Supplied records.
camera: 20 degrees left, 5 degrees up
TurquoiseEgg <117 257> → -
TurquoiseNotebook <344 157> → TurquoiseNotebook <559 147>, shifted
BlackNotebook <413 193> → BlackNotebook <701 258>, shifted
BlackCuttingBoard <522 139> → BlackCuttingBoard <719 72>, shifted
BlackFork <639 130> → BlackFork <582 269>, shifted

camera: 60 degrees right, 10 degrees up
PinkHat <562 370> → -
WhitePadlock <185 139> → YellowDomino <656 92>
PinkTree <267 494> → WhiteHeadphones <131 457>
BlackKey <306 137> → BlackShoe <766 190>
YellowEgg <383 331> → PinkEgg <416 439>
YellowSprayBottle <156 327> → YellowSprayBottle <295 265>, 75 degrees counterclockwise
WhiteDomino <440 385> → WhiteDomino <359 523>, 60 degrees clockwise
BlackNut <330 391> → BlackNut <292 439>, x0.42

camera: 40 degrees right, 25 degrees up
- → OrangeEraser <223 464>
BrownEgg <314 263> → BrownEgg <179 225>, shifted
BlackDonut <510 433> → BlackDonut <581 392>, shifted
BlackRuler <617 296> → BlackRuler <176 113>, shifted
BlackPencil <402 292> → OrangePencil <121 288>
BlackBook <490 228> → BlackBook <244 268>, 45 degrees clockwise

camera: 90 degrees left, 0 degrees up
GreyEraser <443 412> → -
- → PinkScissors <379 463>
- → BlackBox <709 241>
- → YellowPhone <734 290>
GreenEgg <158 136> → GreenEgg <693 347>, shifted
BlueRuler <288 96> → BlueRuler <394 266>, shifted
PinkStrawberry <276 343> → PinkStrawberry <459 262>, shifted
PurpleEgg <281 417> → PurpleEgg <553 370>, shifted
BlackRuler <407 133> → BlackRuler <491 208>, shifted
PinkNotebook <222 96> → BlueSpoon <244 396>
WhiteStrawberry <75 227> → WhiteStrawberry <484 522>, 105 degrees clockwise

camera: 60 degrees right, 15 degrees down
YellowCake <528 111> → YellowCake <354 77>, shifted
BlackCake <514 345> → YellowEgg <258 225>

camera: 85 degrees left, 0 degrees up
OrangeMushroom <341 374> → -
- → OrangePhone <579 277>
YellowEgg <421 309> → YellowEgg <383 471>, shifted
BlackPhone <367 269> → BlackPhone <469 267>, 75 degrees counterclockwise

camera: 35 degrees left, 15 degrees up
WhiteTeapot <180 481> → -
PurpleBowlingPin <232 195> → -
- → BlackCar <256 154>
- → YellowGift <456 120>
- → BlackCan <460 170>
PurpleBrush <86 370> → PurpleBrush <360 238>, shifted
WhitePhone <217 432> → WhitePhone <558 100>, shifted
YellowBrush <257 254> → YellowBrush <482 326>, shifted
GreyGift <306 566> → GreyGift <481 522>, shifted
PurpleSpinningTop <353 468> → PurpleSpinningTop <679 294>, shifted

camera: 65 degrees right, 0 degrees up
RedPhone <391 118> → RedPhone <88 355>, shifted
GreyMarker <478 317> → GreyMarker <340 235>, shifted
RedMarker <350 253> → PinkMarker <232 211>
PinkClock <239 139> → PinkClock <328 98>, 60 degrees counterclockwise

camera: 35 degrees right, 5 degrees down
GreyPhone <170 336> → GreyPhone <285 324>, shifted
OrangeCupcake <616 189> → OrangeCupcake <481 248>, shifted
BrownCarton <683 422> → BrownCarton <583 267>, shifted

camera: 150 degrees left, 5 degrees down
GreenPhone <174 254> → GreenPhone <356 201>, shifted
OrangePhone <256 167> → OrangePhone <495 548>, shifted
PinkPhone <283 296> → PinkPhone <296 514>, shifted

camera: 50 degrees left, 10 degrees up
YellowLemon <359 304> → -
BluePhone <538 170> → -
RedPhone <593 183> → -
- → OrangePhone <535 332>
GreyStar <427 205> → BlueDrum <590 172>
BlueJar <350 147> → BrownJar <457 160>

Problem to solve.
Return, without any change, only the lines from the one containing "RedMarker <350 253> → PinkMarker <232 211>" through the last line of the entries above.

Answer box.
RedMarker <350 253> → PinkMarker <232 211>
PinkClock <239 139> → PinkClock <328 98>, 60 degrees counterclockwise

camera: 35 degrees right, 5 degrees down
GreyPhone <170 336> → GreyPhone <285 324>, shifted
OrangeCupcake <616 189> → OrangeCupcake <481 248>, shifted
BrownCarton <683 422> → BrownCarton <583 267>, shifted

camera: 150 degrees left, 5 degrees down
GreenPhone <174 254> → GreenPhone <356 201>, shifted
OrangePhone <256 167> → OrangePhone <495 548>, shifted
PinkPhone <283 296> → PinkPhone <296 514>, shifted

camera: 50 degrees left, 10 degrees up
YellowLemon <359 304> → -
BluePhone <538 170> → -
RedPhone <593 183> → -
- → OrangePhone <535 332>
GreyStar <427 205> → BlueDrum <590 172>
BlueJar <350 147> → BrownJar <457 160>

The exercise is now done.